[Source data]
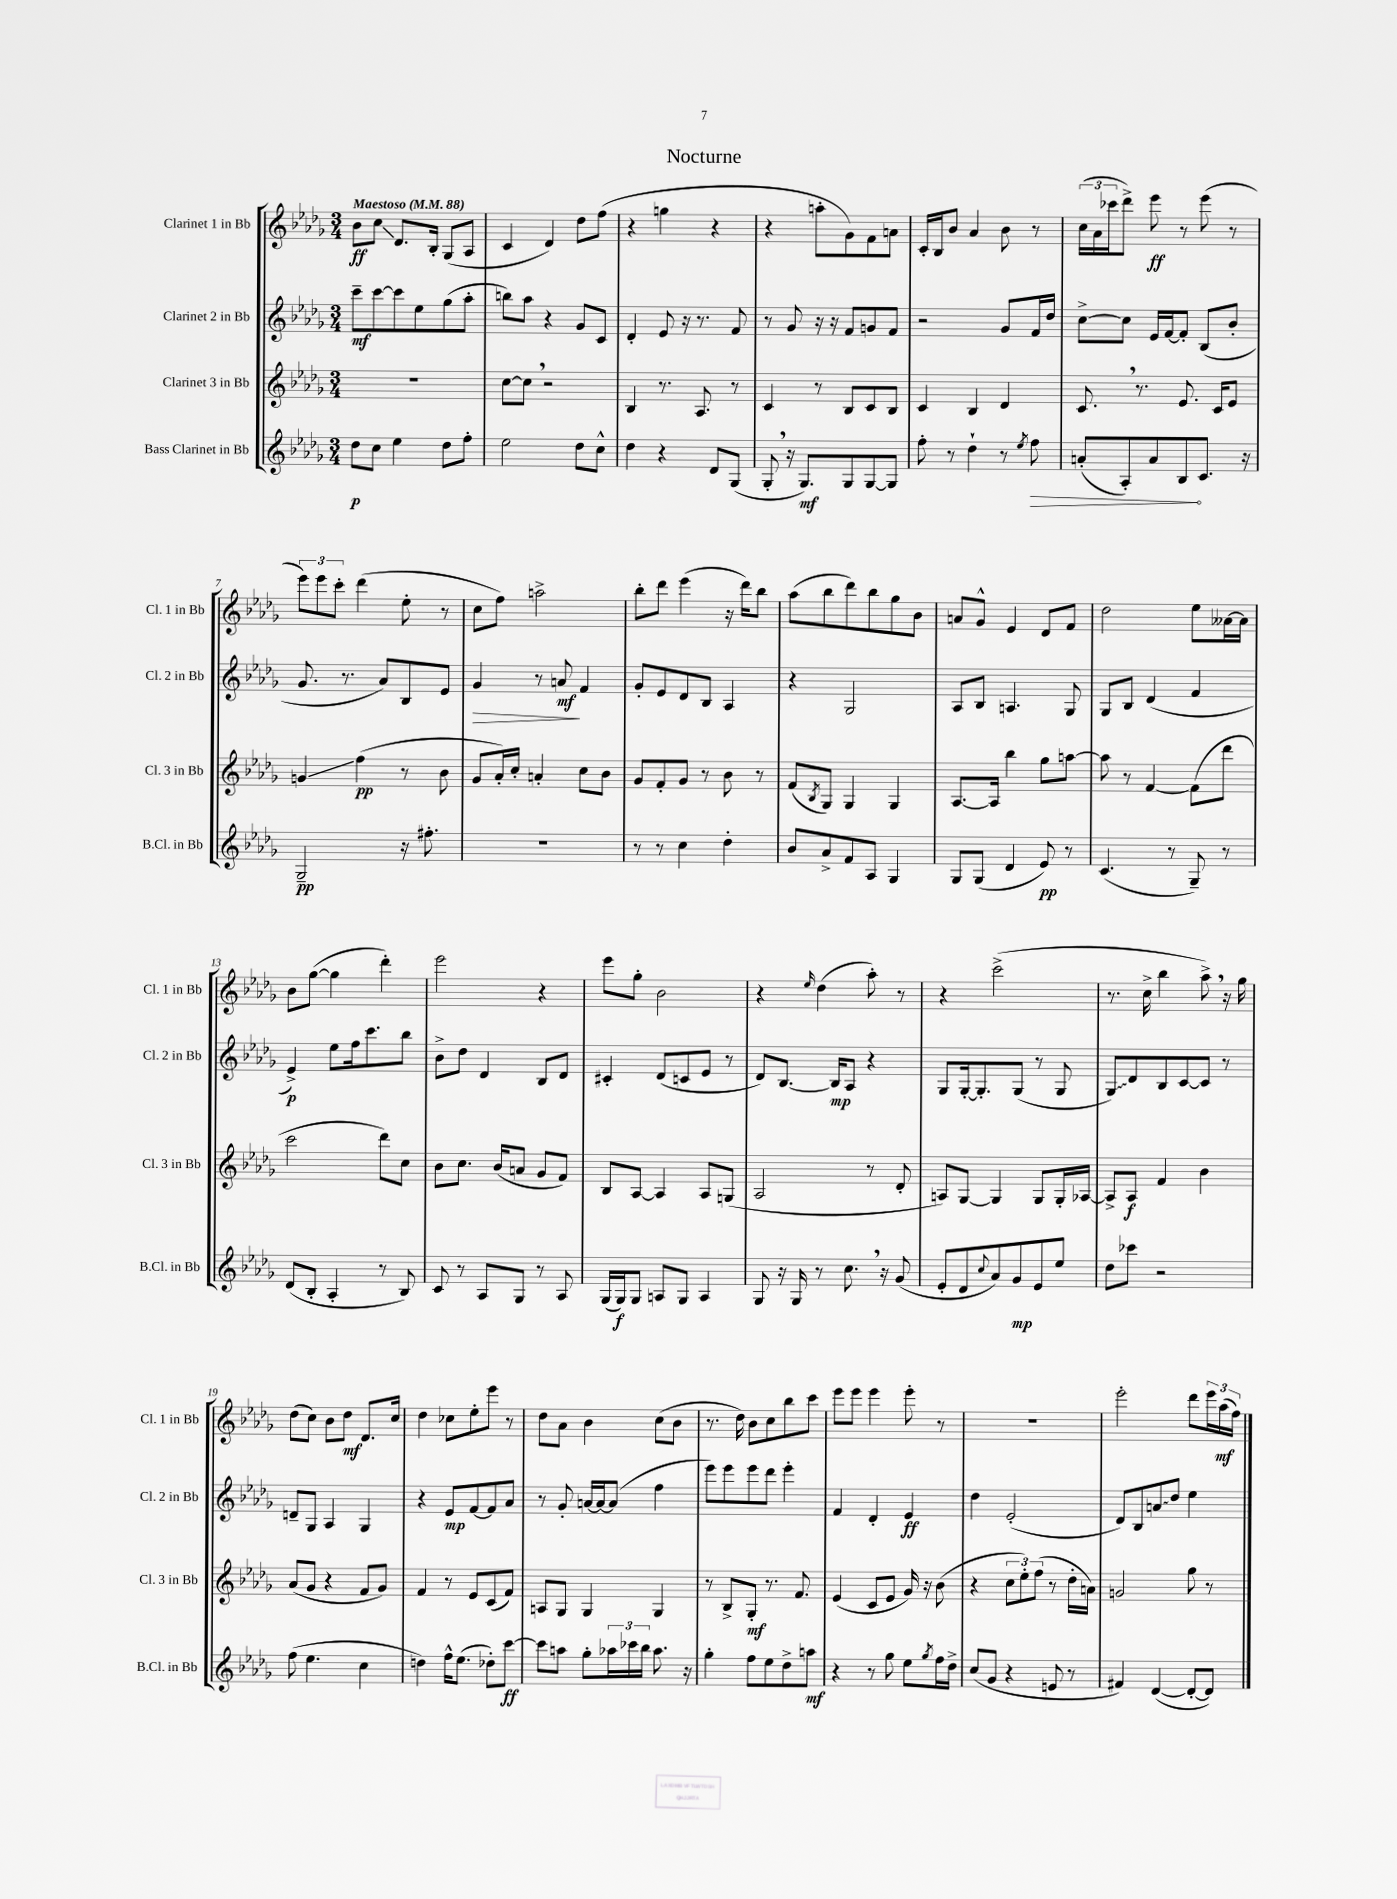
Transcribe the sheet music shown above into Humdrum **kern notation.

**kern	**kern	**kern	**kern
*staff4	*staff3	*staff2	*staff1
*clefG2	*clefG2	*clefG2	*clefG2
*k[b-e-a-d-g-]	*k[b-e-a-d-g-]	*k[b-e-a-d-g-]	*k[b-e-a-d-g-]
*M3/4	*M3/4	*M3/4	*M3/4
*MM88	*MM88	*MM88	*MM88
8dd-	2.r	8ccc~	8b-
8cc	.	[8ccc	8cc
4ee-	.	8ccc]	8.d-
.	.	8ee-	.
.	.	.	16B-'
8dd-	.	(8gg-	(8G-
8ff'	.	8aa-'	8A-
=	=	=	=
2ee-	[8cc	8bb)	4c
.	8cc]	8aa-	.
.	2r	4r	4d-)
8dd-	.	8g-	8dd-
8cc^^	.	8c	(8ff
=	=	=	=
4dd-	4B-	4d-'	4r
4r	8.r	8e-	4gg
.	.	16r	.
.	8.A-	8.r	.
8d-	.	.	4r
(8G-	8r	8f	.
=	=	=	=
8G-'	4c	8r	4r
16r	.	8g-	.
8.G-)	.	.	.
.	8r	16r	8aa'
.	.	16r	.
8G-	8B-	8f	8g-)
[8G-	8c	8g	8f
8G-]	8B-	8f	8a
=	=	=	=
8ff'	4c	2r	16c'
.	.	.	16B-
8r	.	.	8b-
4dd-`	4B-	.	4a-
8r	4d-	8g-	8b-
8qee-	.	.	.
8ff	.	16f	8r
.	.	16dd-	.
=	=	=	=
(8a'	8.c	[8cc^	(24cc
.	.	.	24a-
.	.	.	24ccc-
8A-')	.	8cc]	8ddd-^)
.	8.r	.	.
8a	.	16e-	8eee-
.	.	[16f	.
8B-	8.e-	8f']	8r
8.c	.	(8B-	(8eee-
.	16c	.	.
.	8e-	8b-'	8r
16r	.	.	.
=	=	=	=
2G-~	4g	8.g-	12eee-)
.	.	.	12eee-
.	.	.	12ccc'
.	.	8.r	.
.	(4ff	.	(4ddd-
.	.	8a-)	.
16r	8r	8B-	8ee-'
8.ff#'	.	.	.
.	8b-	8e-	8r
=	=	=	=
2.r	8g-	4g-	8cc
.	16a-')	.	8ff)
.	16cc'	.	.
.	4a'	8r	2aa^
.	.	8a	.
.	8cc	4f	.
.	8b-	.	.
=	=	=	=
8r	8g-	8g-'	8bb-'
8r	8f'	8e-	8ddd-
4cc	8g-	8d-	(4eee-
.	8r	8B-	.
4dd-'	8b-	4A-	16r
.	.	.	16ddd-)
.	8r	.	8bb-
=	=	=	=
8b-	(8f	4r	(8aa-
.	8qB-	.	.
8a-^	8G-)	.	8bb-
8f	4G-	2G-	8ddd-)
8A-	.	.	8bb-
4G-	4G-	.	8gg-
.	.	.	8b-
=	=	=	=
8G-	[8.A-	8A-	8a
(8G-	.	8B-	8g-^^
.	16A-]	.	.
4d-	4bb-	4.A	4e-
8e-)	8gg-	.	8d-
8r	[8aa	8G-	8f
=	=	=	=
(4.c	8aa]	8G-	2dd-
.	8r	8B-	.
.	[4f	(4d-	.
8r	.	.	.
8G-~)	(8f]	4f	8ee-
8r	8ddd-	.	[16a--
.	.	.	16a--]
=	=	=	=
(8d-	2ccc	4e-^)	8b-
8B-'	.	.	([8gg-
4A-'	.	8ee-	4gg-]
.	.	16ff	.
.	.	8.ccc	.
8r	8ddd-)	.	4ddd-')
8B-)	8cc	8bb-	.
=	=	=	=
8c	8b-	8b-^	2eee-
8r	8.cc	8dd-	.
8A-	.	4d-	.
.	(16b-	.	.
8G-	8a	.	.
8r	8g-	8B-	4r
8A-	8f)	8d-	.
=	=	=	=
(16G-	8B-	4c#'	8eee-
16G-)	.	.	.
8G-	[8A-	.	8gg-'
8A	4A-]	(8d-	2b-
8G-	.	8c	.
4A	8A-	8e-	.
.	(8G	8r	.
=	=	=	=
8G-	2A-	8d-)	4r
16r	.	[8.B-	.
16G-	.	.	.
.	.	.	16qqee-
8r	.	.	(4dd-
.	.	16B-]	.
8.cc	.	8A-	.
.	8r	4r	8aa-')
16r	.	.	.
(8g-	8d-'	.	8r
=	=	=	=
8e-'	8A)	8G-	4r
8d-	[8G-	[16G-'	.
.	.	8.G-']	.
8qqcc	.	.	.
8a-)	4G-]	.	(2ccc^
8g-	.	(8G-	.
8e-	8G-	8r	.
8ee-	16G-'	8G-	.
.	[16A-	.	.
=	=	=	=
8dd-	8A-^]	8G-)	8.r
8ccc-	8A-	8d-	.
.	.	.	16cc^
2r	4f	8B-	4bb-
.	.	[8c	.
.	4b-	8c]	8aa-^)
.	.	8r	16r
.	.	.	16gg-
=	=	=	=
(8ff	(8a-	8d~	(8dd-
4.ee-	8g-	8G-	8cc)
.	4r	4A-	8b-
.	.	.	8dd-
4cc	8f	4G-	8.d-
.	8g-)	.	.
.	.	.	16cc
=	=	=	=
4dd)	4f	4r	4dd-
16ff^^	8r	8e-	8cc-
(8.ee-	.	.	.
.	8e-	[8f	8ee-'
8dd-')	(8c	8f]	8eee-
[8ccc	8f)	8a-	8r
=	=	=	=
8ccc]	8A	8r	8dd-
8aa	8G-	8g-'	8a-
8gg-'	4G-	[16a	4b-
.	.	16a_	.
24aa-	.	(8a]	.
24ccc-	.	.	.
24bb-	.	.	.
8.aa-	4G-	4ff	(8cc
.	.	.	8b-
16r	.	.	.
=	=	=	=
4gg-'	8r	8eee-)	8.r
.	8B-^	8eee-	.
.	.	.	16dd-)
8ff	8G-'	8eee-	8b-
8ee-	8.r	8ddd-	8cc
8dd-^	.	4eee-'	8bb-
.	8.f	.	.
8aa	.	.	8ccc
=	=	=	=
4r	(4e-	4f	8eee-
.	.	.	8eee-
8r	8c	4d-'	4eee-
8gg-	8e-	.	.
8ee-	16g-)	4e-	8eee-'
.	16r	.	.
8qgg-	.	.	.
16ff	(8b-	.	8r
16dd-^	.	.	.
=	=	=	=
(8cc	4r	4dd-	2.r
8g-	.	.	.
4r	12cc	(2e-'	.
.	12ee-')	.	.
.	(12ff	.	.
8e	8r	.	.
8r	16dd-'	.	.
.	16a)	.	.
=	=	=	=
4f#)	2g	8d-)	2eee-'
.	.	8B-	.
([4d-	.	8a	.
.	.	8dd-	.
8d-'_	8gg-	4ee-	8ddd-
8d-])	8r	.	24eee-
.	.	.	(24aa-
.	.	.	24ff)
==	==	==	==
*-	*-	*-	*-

* [TO BE DONE]: Select every line of the listing above that contains the string "kern", and copy each one in full. Case matters.

* [COMPLETED TASK]:
Transcribe the sheet music shown above into Humdrum **kern notation.
**kern	**kern	**kern	**kern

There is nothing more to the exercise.